SUPPLIED INFORMATION:
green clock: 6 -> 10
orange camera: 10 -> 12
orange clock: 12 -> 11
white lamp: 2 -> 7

--

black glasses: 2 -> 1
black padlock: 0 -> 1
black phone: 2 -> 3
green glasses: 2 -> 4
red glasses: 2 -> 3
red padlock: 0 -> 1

DIRECTIONS: One stretch of the lines above is wanted, from the line that contains "orange camera: 10 -> 12" through the line that contains "white lamp: 2 -> 7". Output it exactly.

ANSWER SPACE:
orange camera: 10 -> 12
orange clock: 12 -> 11
white lamp: 2 -> 7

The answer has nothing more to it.